Data segment START

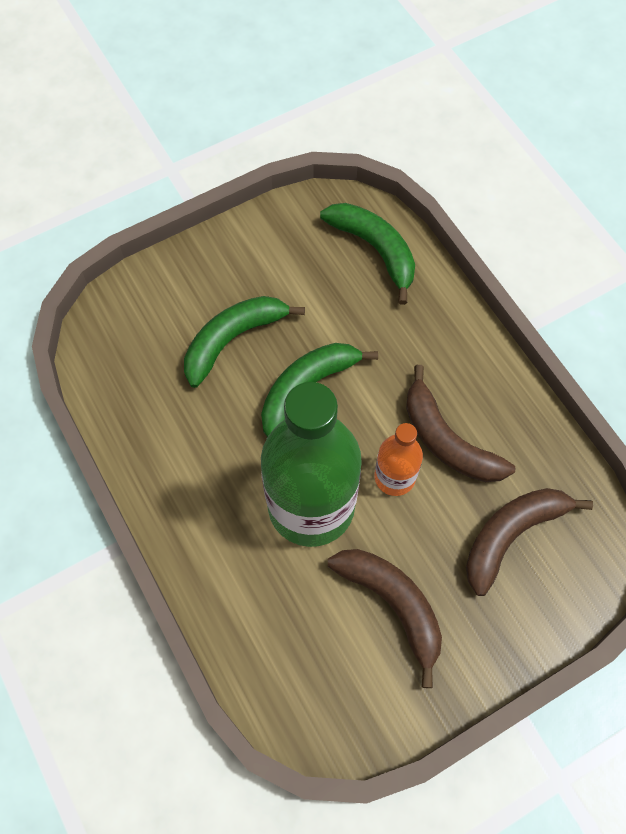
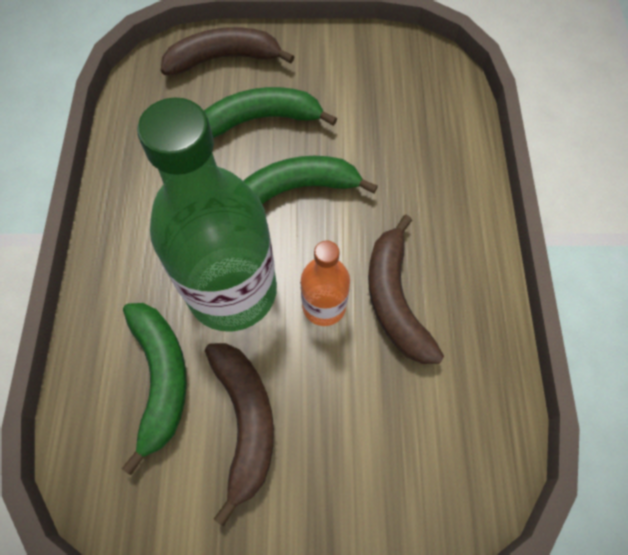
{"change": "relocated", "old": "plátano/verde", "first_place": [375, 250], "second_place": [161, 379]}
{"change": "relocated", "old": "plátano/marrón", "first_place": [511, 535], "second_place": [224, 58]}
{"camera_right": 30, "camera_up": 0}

Data segment END

Could you print the data exactly as it appears and keep the pictures out?

### [Exercise response]
{"change": "relocated", "old": "plátano/verde", "first_place": [375, 250], "second_place": [161, 379]}
{"change": "relocated", "old": "plátano/marrón", "first_place": [511, 535], "second_place": [224, 58]}
{"camera_right": 30, "camera_up": 0}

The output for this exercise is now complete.